## Task description
Give the lines from the one containing "Trace the roads" through the end of the items below as a JSON list of strings, one string per line, leaving out blank lines.

## Data to process
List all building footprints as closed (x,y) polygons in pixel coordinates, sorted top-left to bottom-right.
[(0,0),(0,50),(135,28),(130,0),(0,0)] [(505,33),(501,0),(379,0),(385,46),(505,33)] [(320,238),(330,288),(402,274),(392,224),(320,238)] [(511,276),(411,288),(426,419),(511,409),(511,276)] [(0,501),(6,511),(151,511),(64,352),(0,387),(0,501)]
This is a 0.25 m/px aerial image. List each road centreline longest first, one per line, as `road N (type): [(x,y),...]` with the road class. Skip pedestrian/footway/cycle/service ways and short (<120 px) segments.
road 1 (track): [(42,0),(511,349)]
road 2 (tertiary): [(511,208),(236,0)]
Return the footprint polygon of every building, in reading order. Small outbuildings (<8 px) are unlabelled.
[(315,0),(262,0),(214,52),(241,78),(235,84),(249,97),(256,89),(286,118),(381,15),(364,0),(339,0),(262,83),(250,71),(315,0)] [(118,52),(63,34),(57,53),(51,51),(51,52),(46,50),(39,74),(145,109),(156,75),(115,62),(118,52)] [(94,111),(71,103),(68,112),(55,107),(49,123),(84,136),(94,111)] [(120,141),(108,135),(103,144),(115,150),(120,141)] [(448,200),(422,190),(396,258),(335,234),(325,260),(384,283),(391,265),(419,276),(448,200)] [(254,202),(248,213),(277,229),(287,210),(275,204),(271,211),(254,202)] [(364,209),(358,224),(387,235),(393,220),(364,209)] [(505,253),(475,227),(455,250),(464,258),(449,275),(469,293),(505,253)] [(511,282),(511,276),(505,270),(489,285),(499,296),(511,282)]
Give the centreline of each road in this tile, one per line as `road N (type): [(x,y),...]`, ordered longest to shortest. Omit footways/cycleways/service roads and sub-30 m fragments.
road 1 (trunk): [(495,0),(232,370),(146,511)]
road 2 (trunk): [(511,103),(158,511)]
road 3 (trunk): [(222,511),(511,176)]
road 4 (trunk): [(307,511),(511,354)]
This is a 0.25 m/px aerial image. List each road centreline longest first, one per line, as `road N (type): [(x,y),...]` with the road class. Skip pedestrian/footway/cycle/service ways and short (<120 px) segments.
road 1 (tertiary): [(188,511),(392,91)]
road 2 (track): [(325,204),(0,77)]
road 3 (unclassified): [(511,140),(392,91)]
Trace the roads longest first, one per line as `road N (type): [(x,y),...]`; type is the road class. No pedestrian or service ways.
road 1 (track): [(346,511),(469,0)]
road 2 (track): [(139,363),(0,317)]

## Answer for this exercise
[
  "Trace the roads longest first, one per line as `road N (type): [(x,y),...]`; type is the road class. No pedestrian or service ways.",
  "road 1 (track): [(346,511),(469,0)]",
  "road 2 (track): [(139,363),(0,317)]"
]